Assignment: Below is a set of entries. Print the line that contains "IMU2: MPU9250 -> LSM6DS3" and every later line word for word, through the final one.

---------- Material provided

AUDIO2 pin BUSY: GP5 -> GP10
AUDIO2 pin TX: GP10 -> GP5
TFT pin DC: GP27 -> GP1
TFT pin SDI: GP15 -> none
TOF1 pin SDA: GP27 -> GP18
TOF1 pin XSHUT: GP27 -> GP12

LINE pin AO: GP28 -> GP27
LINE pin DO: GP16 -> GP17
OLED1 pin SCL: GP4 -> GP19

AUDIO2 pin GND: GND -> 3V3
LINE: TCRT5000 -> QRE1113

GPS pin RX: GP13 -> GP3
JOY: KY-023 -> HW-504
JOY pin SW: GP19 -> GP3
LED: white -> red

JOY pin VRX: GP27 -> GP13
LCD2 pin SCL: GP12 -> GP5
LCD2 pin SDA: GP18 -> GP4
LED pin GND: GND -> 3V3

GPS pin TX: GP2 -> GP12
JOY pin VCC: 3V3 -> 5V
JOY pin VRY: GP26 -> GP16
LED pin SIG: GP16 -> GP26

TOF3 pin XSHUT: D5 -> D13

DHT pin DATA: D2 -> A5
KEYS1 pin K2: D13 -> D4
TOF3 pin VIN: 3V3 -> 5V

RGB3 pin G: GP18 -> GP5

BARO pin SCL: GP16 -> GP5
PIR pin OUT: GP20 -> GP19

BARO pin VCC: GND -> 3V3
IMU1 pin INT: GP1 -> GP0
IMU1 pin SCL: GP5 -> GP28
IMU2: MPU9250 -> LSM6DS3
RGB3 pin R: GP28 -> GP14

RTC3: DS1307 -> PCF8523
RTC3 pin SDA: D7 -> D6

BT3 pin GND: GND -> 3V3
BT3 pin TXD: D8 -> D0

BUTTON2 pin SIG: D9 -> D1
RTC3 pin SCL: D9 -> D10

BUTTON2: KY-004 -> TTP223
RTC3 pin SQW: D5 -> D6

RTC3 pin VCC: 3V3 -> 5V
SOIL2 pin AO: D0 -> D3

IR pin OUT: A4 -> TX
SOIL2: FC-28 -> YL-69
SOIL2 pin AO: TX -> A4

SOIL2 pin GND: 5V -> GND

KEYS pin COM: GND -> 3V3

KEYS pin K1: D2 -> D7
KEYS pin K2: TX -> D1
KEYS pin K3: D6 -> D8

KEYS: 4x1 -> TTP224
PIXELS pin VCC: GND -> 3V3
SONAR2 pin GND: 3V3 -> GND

--------------------

Response for this exercise:
IMU2: MPU9250 -> LSM6DS3
RGB3 pin R: GP28 -> GP14

RTC3: DS1307 -> PCF8523
RTC3 pin SDA: D7 -> D6

BT3 pin GND: GND -> 3V3
BT3 pin TXD: D8 -> D0

BUTTON2 pin SIG: D9 -> D1
RTC3 pin SCL: D9 -> D10

BUTTON2: KY-004 -> TTP223
RTC3 pin SQW: D5 -> D6

RTC3 pin VCC: 3V3 -> 5V
SOIL2 pin AO: D0 -> D3

IR pin OUT: A4 -> TX
SOIL2: FC-28 -> YL-69
SOIL2 pin AO: TX -> A4

SOIL2 pin GND: 5V -> GND

KEYS pin COM: GND -> 3V3

KEYS pin K1: D2 -> D7
KEYS pin K2: TX -> D1
KEYS pin K3: D6 -> D8

KEYS: 4x1 -> TTP224
PIXELS pin VCC: GND -> 3V3
SONAR2 pin GND: 3V3 -> GND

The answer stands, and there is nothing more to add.